Task instructions:
The answer must be every line below that holds the word "bottle".

Excerpted data:

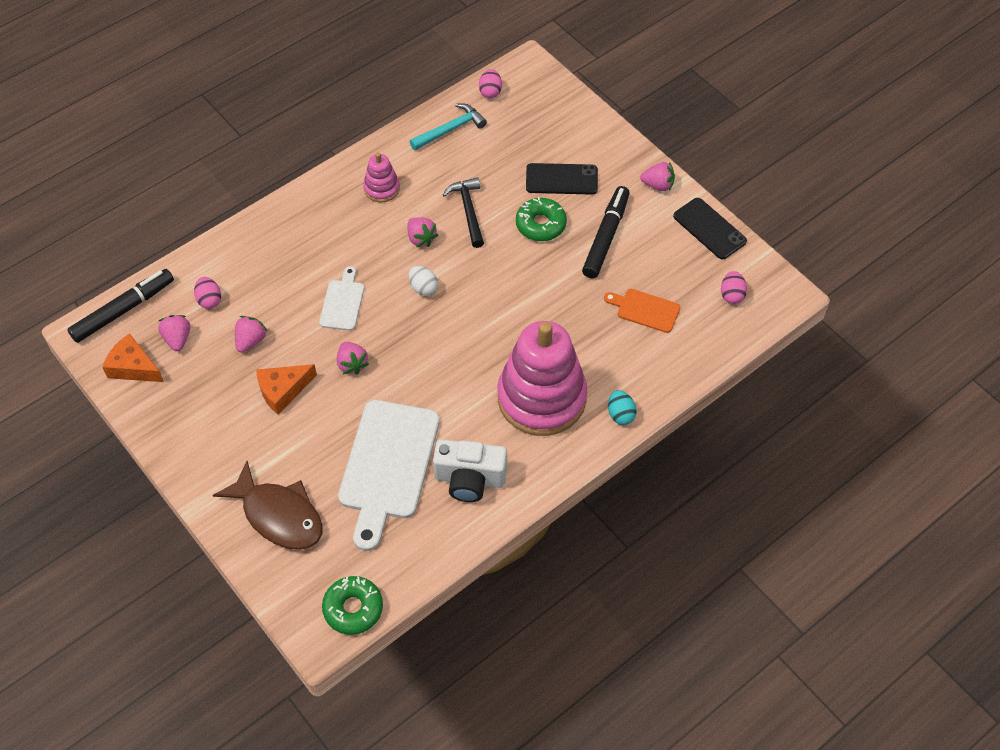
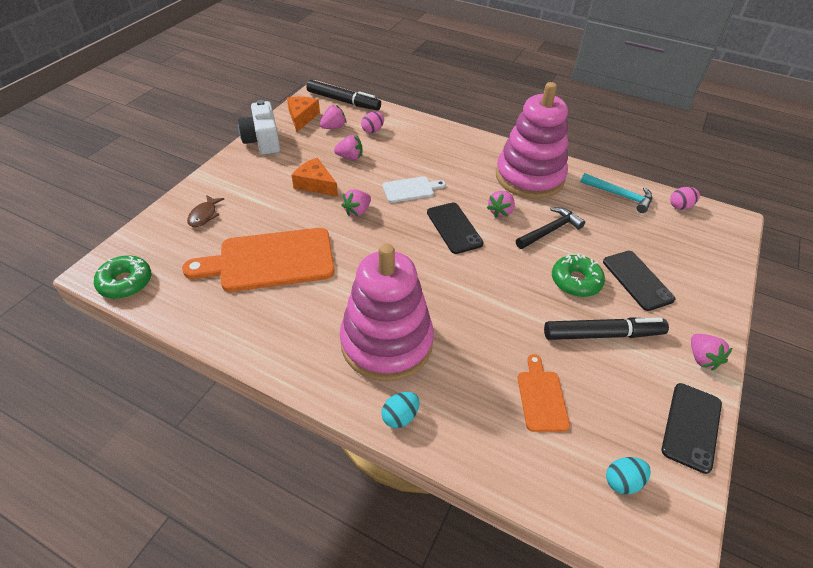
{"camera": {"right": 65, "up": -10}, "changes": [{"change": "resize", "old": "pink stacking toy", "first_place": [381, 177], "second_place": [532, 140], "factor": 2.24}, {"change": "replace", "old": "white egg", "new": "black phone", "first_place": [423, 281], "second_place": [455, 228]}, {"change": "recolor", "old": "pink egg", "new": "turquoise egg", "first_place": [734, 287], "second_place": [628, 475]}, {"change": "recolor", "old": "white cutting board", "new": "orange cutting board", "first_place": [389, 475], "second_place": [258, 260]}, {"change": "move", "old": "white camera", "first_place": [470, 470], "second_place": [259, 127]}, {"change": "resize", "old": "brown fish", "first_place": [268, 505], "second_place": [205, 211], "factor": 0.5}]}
* * *
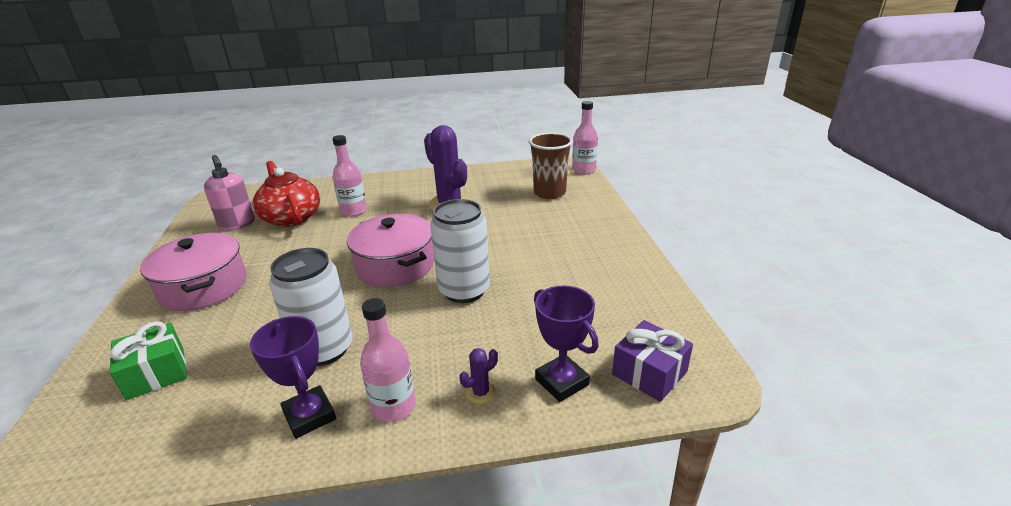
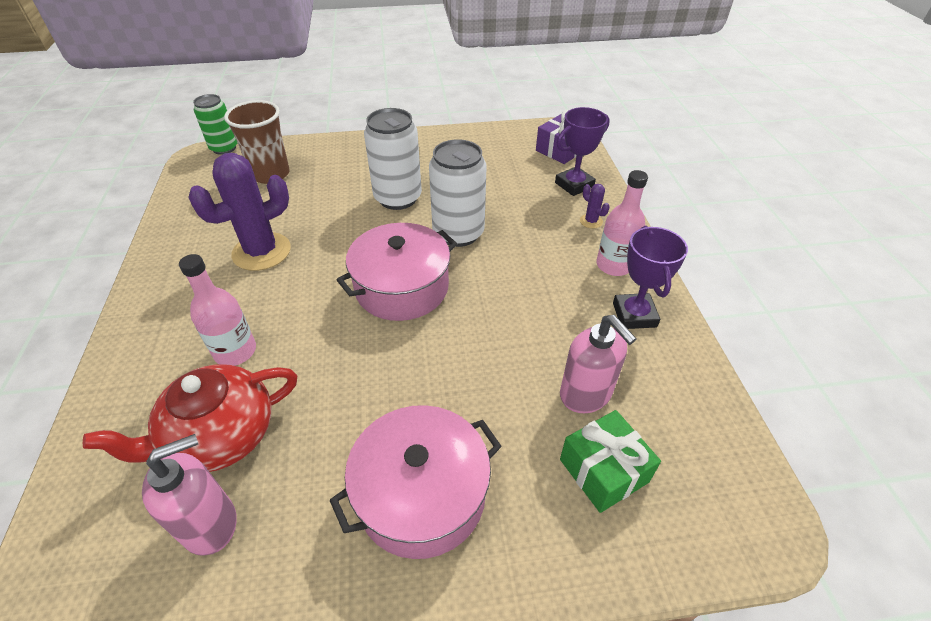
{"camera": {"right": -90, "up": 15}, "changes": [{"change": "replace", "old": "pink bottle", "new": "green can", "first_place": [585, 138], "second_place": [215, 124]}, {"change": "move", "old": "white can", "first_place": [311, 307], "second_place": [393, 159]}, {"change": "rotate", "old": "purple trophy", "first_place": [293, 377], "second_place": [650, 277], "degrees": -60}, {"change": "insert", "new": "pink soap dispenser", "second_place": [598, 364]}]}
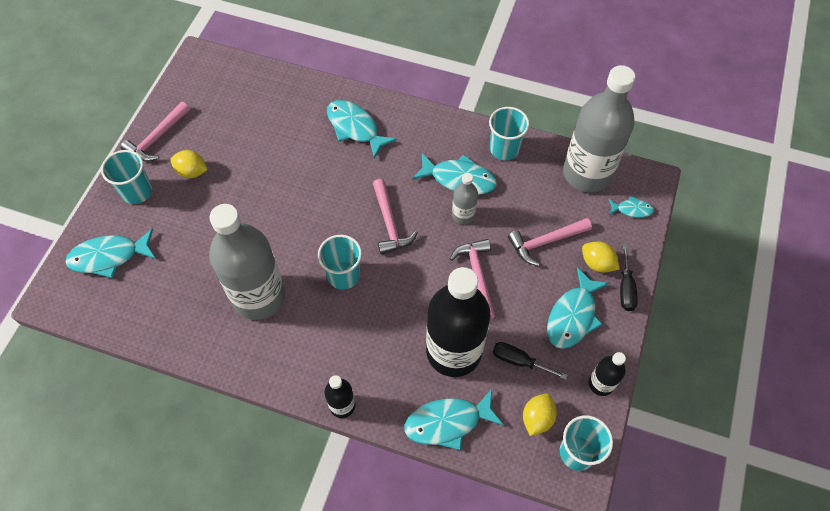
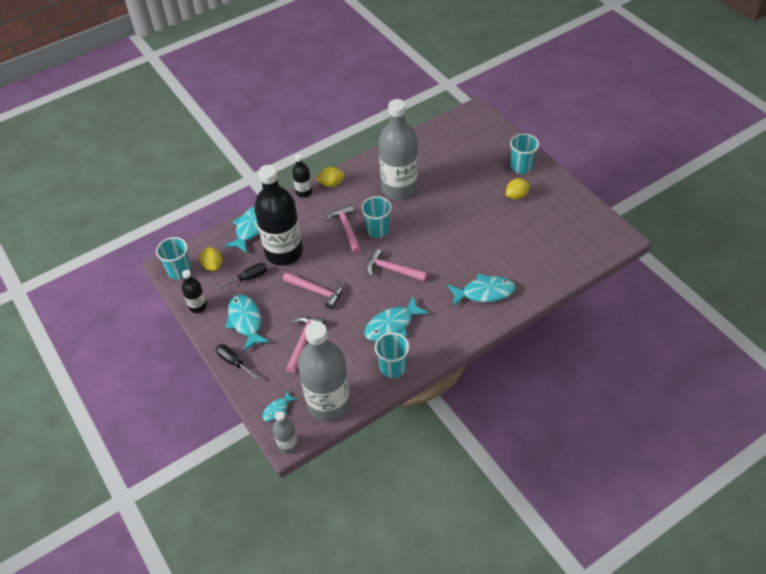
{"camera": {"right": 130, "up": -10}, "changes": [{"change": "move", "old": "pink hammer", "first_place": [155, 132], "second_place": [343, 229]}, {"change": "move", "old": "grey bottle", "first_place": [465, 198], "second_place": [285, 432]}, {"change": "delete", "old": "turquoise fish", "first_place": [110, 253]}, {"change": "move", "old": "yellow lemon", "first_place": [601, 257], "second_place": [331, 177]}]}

Answer section:
{"camera": {"right": -90, "up": 15}, "changes": [{"change": "replace", "old": "pink bottle", "new": "green can", "first_place": [585, 138], "second_place": [215, 124]}, {"change": "move", "old": "white can", "first_place": [311, 307], "second_place": [393, 159]}, {"change": "rotate", "old": "purple trophy", "first_place": [293, 377], "second_place": [650, 277], "degrees": -60}, {"change": "insert", "new": "pink soap dispenser", "second_place": [598, 364]}]}
{"camera": {"right": 130, "up": -10}, "changes": [{"change": "move", "old": "pink hammer", "first_place": [155, 132], "second_place": [343, 229]}, {"change": "move", "old": "grey bottle", "first_place": [465, 198], "second_place": [285, 432]}, {"change": "delete", "old": "turquoise fish", "first_place": [110, 253]}, {"change": "move", "old": "yellow lemon", "first_place": [601, 257], "second_place": [331, 177]}]}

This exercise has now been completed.